• _Collected data_
——

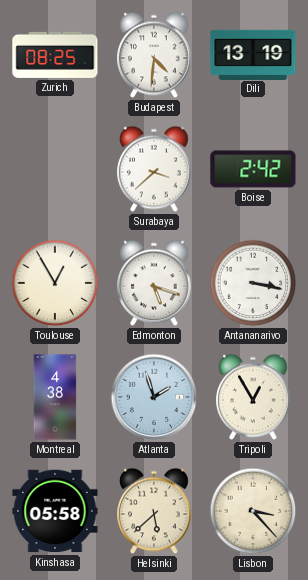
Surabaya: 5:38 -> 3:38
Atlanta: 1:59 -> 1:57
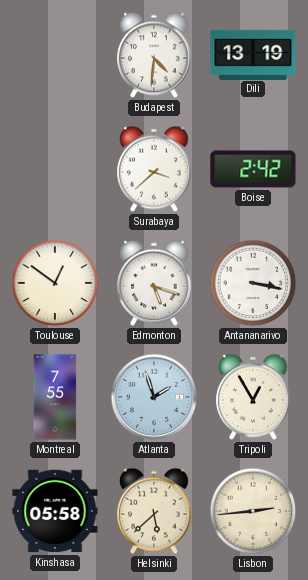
Zurich: 08:25 -> none
Toulouse: 12:55 -> 12:51
Montreal: 4:38 -> 7:55
Lisbon: 3:23 -> 2:44
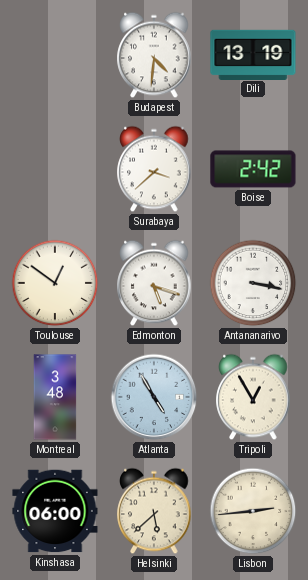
Montreal: 7:55 -> 3:48
Atlanta: 1:57 -> 4:55
Kinshasa: 05:58 -> 06:00
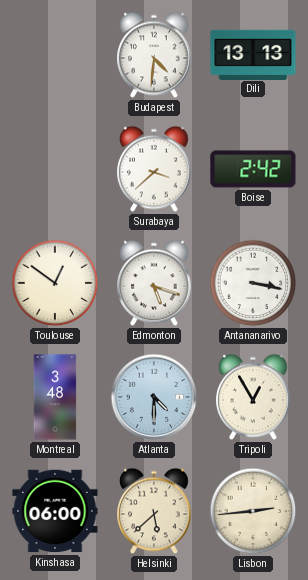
Dili: 13:19 -> 13:13
Atlanta: 4:55 -> 4:30
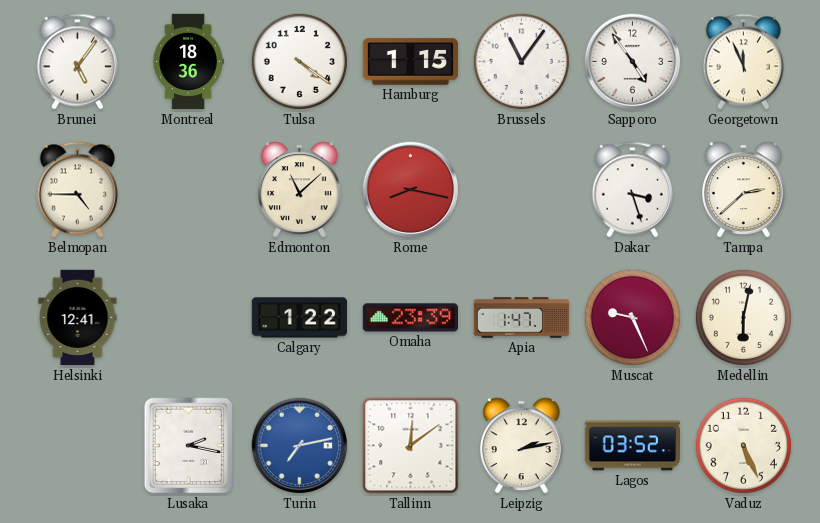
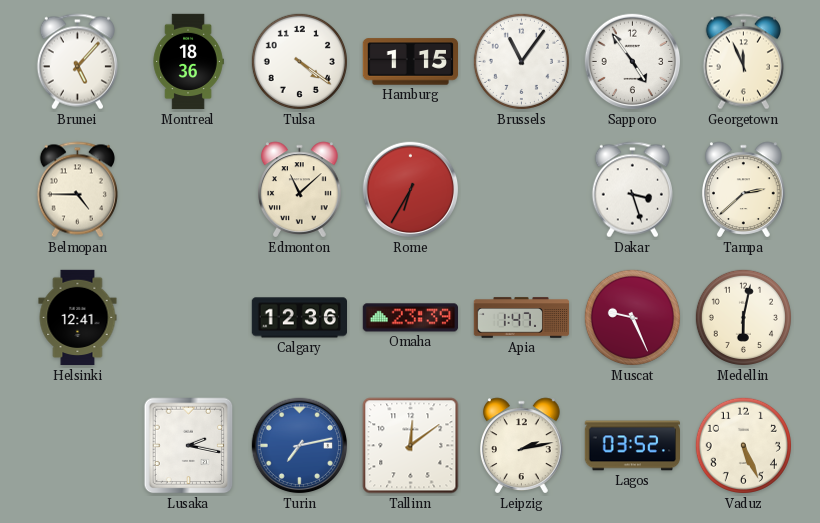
Brunei: 5:06 -> 5:07
Rome: 8:17 -> 6:35
Calgary: 1:22 -> 12:36
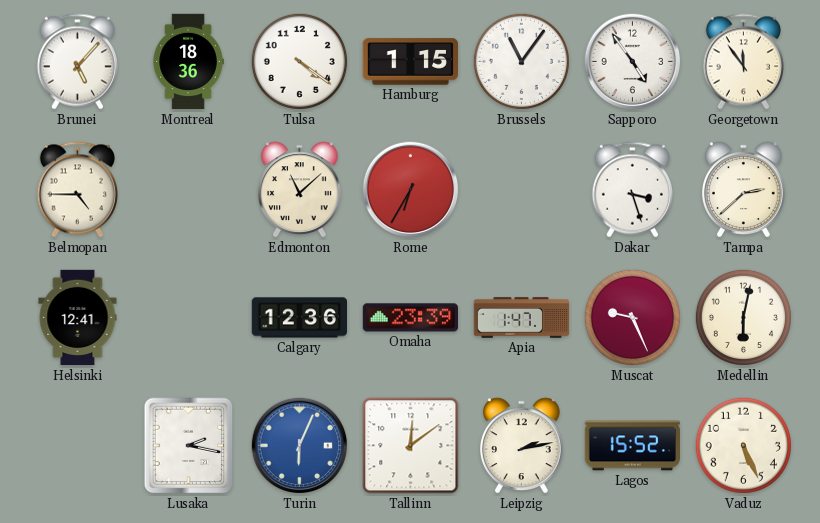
Georgetown: 11:56 -> 11:54
Turin: 7:13 -> 6:04
Lagos: 03:52 -> 15:52
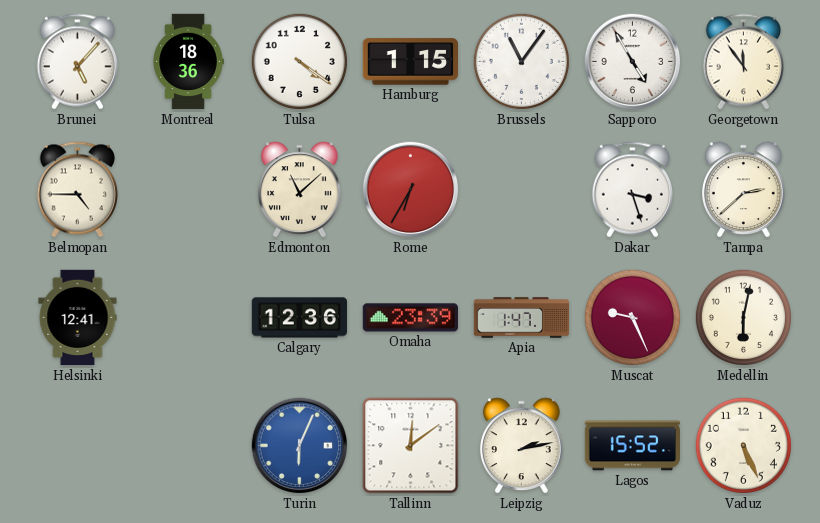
Sapporo: 4:54 -> 4:55
Lusaka: 2:17 -> none
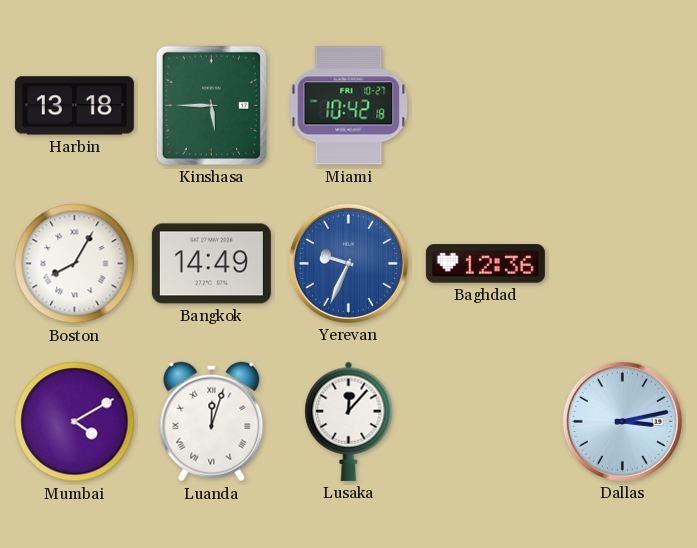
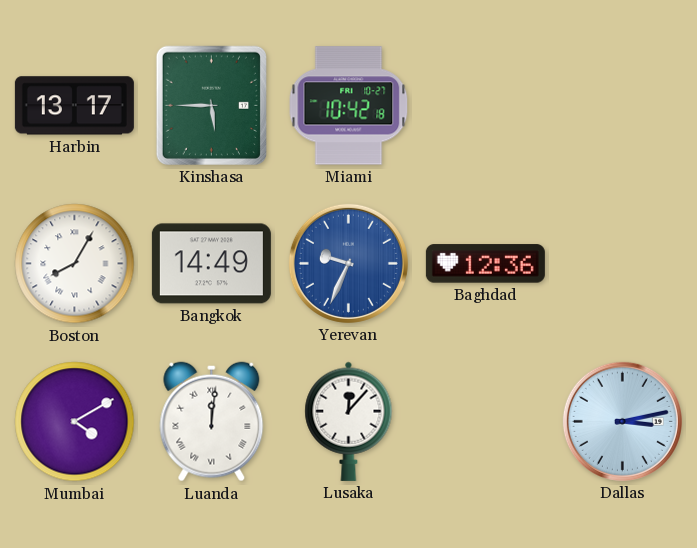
Harbin: 13:18 -> 13:17
Luanda: 12:03 -> 12:01
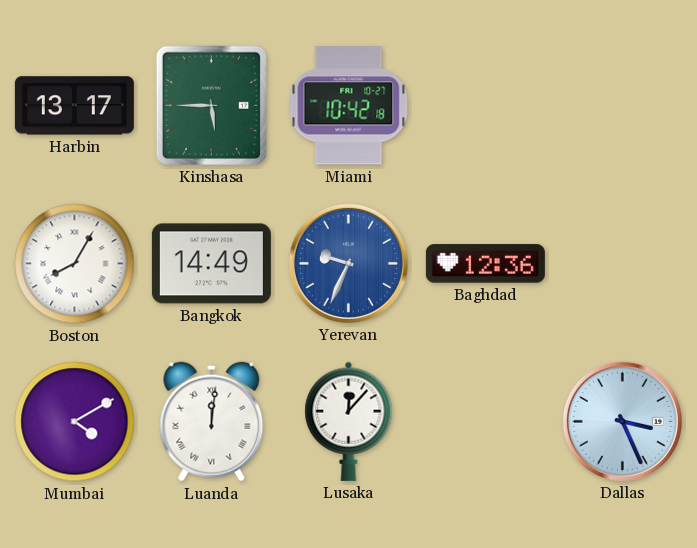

——

Write out all the lines above again, switching "Atlanta" to "Denver" and changing nothing else. Leave the pictures out of your answer.

• _SOLUTION_
Surabaya: 5:38 -> 3:38
Denver: 1:59 -> 1:57
Zurich: 08:25 -> none
Toulouse: 12:55 -> 12:51
Montreal: 4:38 -> 7:55
Lisbon: 3:23 -> 2:44
Montreal: 7:55 -> 3:48
Denver: 1:57 -> 4:55
Kinshasa: 05:58 -> 06:00
Dili: 13:19 -> 13:13
Denver: 4:55 -> 4:30
Brunei: 5:06 -> 5:07
Rome: 8:17 -> 6:35
Calgary: 1:22 -> 12:36
Georgetown: 11:56 -> 11:54
Turin: 7:13 -> 6:04
Lagos: 03:52 -> 15:52
Sapporo: 4:54 -> 4:55
Lusaka: 2:17 -> none
Harbin: 13:18 -> 13:17
Luanda: 12:03 -> 12:01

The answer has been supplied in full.